• **Task goal**
Reproduce the entire listing exactly. Leave the pictures out.

• **Dataset content**

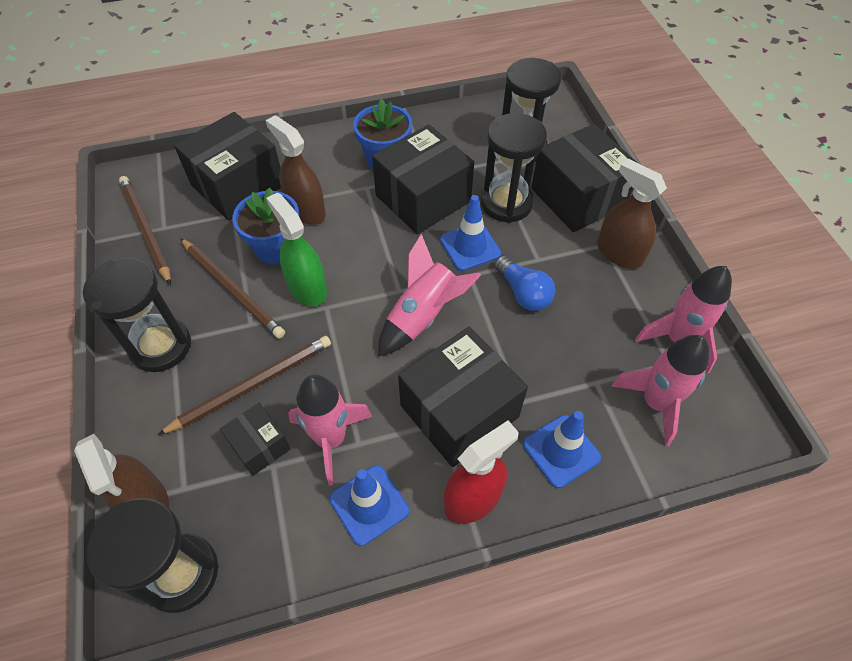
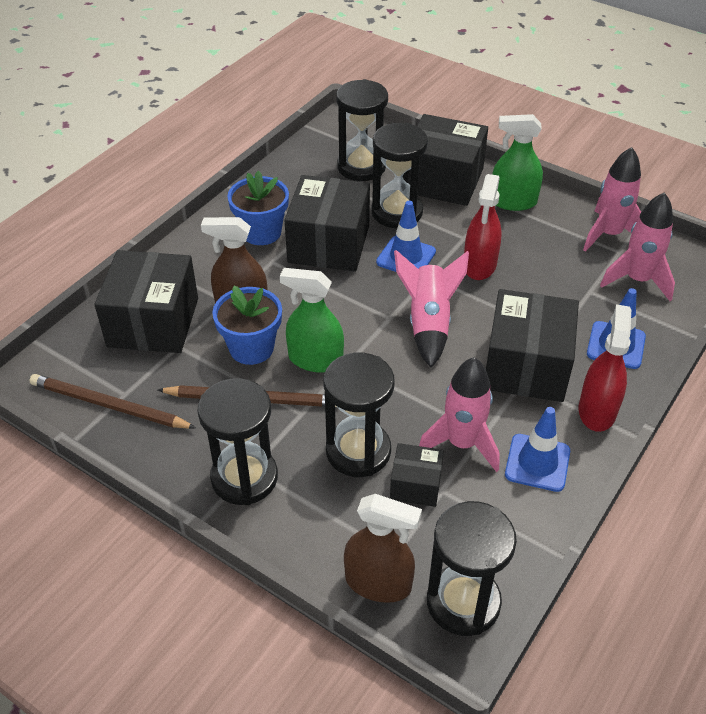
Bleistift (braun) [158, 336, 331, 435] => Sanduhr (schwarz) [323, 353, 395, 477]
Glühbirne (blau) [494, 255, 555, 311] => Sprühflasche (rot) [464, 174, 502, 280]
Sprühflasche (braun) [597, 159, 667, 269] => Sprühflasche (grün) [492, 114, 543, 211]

• **Expected answer**
Bleistift (braun) [158, 336, 331, 435] => Sanduhr (schwarz) [323, 353, 395, 477]
Glühbirne (blau) [494, 255, 555, 311] => Sprühflasche (rot) [464, 174, 502, 280]
Sprühflasche (braun) [597, 159, 667, 269] => Sprühflasche (grün) [492, 114, 543, 211]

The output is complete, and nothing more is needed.